### Dataset
########
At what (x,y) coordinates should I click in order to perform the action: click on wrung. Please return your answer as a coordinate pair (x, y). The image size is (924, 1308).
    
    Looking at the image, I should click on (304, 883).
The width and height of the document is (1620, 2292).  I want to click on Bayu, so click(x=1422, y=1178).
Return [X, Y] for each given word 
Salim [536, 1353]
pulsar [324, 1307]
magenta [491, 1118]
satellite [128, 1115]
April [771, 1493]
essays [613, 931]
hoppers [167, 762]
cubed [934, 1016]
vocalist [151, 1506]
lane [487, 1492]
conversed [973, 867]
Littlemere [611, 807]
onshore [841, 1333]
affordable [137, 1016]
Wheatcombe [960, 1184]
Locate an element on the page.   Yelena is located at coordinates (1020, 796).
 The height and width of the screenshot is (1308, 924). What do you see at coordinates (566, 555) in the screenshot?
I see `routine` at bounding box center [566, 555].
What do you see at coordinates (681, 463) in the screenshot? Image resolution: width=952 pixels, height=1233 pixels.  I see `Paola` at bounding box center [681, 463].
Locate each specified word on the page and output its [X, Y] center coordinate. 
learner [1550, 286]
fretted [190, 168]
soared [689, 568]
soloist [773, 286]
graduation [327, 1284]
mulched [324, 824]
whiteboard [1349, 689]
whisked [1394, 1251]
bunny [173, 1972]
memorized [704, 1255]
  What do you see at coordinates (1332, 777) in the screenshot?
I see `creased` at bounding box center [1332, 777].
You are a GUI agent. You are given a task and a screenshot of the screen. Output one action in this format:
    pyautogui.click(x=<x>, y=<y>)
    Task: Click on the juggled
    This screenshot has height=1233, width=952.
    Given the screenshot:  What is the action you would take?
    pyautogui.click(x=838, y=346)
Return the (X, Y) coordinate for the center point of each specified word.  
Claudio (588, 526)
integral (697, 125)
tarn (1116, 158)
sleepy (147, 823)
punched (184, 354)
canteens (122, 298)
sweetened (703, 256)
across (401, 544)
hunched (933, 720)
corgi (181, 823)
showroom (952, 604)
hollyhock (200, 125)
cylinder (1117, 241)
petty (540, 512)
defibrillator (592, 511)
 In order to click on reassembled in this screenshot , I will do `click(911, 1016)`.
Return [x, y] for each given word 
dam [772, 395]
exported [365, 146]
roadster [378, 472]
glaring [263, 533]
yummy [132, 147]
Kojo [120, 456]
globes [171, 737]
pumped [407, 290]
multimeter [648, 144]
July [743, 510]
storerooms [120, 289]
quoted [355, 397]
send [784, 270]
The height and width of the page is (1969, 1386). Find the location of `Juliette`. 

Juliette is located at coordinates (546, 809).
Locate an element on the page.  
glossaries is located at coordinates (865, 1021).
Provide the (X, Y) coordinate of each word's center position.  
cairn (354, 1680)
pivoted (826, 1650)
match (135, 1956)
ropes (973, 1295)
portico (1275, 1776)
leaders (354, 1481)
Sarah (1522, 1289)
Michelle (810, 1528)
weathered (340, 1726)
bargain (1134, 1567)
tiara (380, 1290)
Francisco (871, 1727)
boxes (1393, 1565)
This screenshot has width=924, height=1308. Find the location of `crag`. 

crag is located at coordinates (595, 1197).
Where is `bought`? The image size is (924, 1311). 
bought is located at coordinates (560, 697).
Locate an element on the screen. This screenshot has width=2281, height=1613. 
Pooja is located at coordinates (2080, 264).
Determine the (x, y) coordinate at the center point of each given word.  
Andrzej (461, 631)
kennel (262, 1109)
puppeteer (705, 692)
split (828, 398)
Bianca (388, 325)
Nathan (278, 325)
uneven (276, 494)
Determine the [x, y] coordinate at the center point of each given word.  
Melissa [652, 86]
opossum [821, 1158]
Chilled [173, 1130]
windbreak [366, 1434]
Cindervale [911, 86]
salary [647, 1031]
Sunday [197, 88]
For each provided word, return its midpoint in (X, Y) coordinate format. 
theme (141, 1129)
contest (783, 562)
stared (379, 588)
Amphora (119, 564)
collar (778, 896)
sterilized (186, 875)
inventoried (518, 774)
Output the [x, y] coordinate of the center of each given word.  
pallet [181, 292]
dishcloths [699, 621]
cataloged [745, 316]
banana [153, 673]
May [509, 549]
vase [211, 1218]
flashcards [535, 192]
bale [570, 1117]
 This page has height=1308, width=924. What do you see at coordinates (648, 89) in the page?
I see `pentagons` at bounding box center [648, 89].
########
### Task description
Rewrite all of the records, substituting "midpoint" for every occurrence of "center point" and leaving every other character unchanged.

### Reply
At what (x,y) coordinates should I click in order to perform the action: click on wrung. Please return your answer as a coordinate pair (x, y). The image size is (924, 1308).
    
    Looking at the image, I should click on (304, 883).
The width and height of the document is (1620, 2292).  I want to click on Bayu, so click(x=1422, y=1178).
Return [X, Y] for each given word 
Salim [536, 1353]
pulsar [324, 1307]
magenta [491, 1118]
satellite [128, 1115]
April [771, 1493]
essays [613, 931]
hoppers [167, 762]
cubed [934, 1016]
vocalist [151, 1506]
lane [487, 1492]
conversed [973, 867]
Littlemere [611, 807]
onshore [841, 1333]
affordable [137, 1016]
Wheatcombe [960, 1184]
Locate an element on the page.   Yelena is located at coordinates (1020, 796).
 The height and width of the screenshot is (1308, 924). What do you see at coordinates (566, 555) in the screenshot?
I see `routine` at bounding box center [566, 555].
What do you see at coordinates (681, 463) in the screenshot? Image resolution: width=952 pixels, height=1233 pixels.  I see `Paola` at bounding box center [681, 463].
Locate each specified word on the page and output its [X, Y] center coordinate. 
learner [1550, 286]
fretted [190, 168]
soared [689, 568]
soloist [773, 286]
graduation [327, 1284]
mulched [324, 824]
whiteboard [1349, 689]
whisked [1394, 1251]
bunny [173, 1972]
memorized [704, 1255]
  What do you see at coordinates (1332, 777) in the screenshot?
I see `creased` at bounding box center [1332, 777].
You are a GUI agent. You are given a task and a screenshot of the screen. Output one action in this format:
    pyautogui.click(x=<x>, y=<y>)
    Task: Click on the juggled
    This screenshot has height=1233, width=952.
    Given the screenshot:  What is the action you would take?
    pyautogui.click(x=838, y=346)
Return the (X, Y) coordinate for the midpoint of each specified word.  
Claudio (588, 526)
integral (697, 125)
tarn (1116, 158)
sleepy (147, 823)
punched (184, 354)
canteens (122, 298)
sweetened (703, 256)
across (401, 544)
hunched (933, 720)
corgi (181, 823)
showroom (952, 604)
hollyhock (200, 125)
cylinder (1117, 241)
petty (540, 512)
defibrillator (592, 511)
 In order to click on reassembled in this screenshot , I will do `click(911, 1016)`.
Return [x, y] for each given word 
dam [772, 395]
exported [365, 146]
roadster [378, 472]
glaring [263, 533]
yummy [132, 147]
Kojo [120, 456]
globes [171, 737]
pumped [407, 290]
multimeter [648, 144]
July [743, 510]
storerooms [120, 289]
quoted [355, 397]
send [784, 270]
The height and width of the page is (1969, 1386). Find the location of `Juliette`. 

Juliette is located at coordinates (546, 809).
Locate an element on the page.  
glossaries is located at coordinates (865, 1021).
Provide the (X, Y) coordinate of each word's center position.  
cairn (354, 1680)
pivoted (826, 1650)
match (135, 1956)
ropes (973, 1295)
portico (1275, 1776)
leaders (354, 1481)
Sarah (1522, 1289)
Michelle (810, 1528)
weathered (340, 1726)
bargain (1134, 1567)
tiara (380, 1290)
Francisco (871, 1727)
boxes (1393, 1565)
This screenshot has width=924, height=1308. Find the location of `crag`. 

crag is located at coordinates (595, 1197).
Where is `bought`? The image size is (924, 1311). 
bought is located at coordinates (560, 697).
Locate an element on the screen. This screenshot has width=2281, height=1613. 
Pooja is located at coordinates (2080, 264).
Determine the (x, y) coordinate at the midpoint of each given word.  
Andrzej (461, 631)
kennel (262, 1109)
puppeteer (705, 692)
split (828, 398)
Bianca (388, 325)
Nathan (278, 325)
uneven (276, 494)
Determine the [x, y] coordinate at the midpoint of each given word.  
Melissa [652, 86]
opossum [821, 1158]
Chilled [173, 1130]
windbreak [366, 1434]
Cindervale [911, 86]
salary [647, 1031]
Sunday [197, 88]
For each provided word, return its midpoint in (X, Y) coordinate format. 
theme (141, 1129)
contest (783, 562)
stared (379, 588)
Amphora (119, 564)
collar (778, 896)
sterilized (186, 875)
inventoried (518, 774)
Output the [x, y] coordinate of the center of each given word.  
pallet [181, 292]
dishcloths [699, 621]
cataloged [745, 316]
banana [153, 673]
May [509, 549]
vase [211, 1218]
flashcards [535, 192]
bale [570, 1117]
 This page has height=1308, width=924. What do you see at coordinates (648, 89) in the page?
I see `pentagons` at bounding box center [648, 89].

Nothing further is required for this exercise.